- Records supplied -
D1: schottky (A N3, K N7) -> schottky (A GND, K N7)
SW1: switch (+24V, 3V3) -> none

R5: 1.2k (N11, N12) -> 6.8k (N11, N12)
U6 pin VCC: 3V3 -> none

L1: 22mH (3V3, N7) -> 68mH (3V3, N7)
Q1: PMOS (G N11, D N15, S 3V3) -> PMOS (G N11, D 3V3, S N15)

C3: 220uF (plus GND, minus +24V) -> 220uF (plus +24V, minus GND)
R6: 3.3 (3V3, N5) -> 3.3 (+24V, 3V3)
...
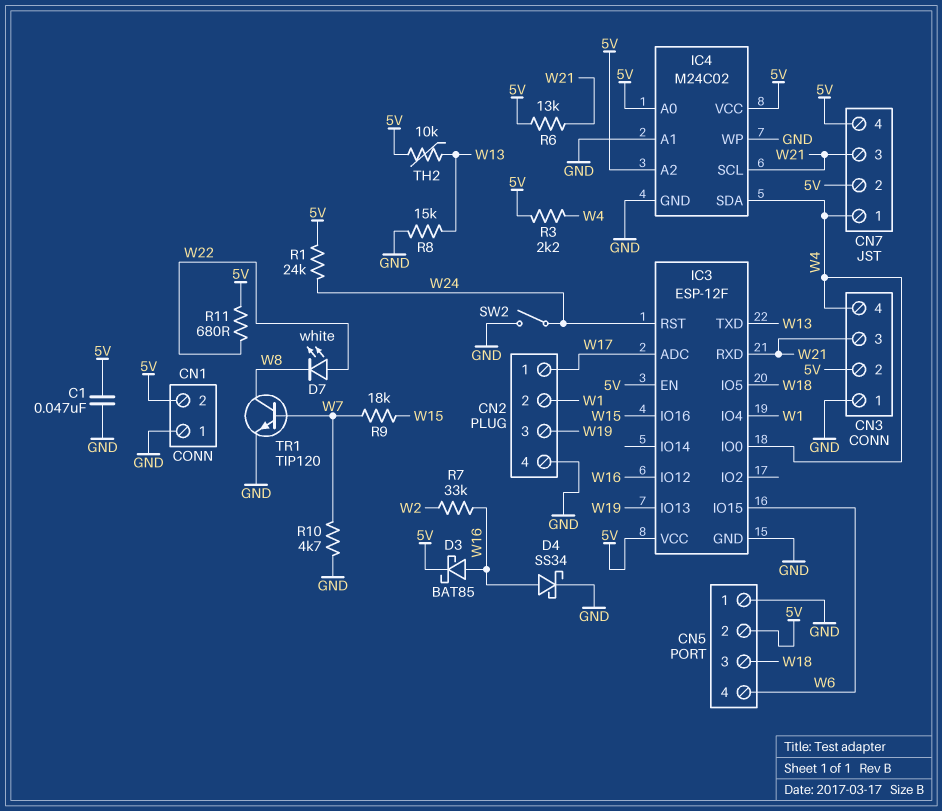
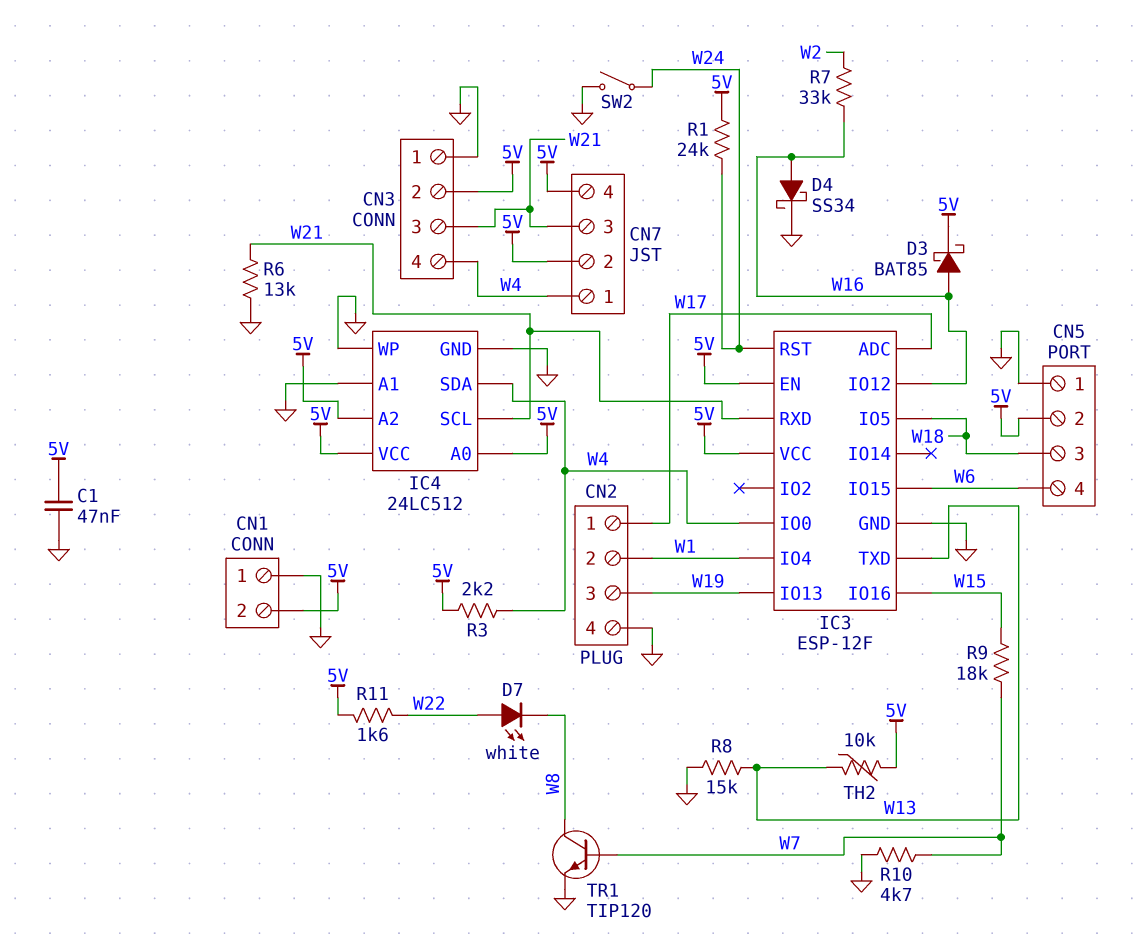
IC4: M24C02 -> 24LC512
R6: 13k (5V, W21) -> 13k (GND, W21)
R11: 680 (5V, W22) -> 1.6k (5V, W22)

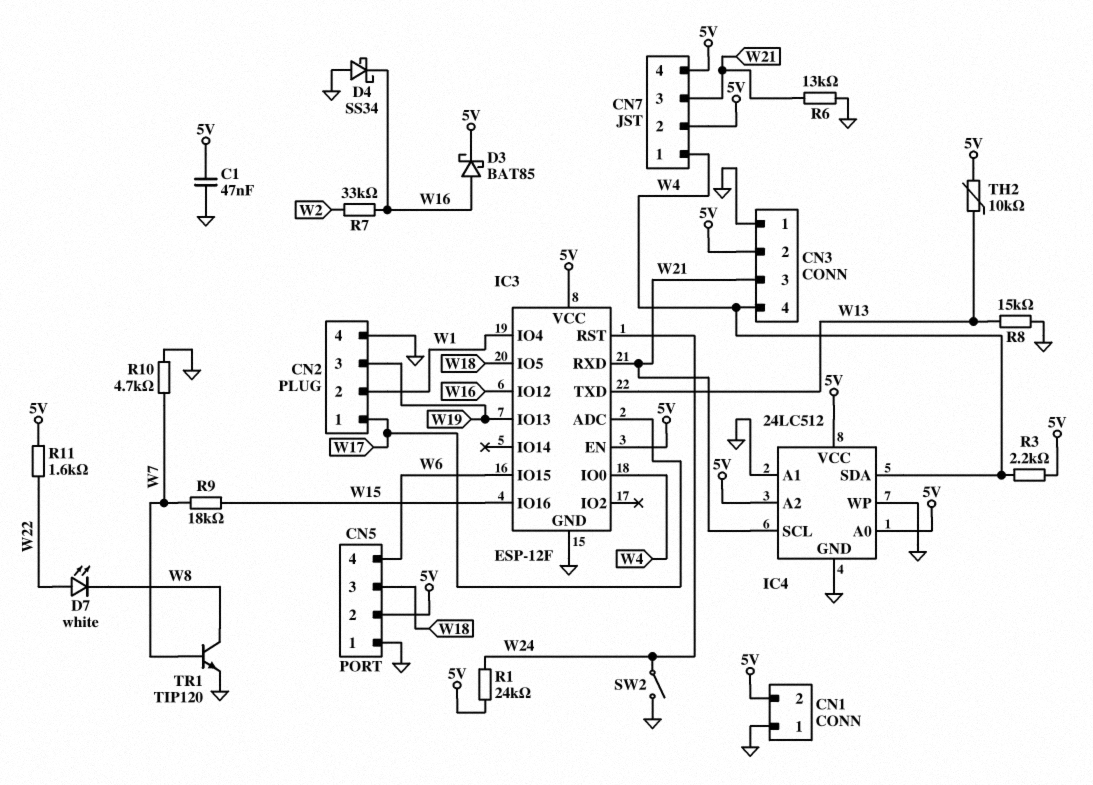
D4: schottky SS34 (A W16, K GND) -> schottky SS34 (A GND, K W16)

- Exercise requirements -
Out of the data above, return each line where the word "schottky" can be found.

- Exercise solution -
D1: schottky (A N3, K N7) -> schottky (A GND, K N7)
D4: schottky SS34 (A W16, K GND) -> schottky SS34 (A GND, K W16)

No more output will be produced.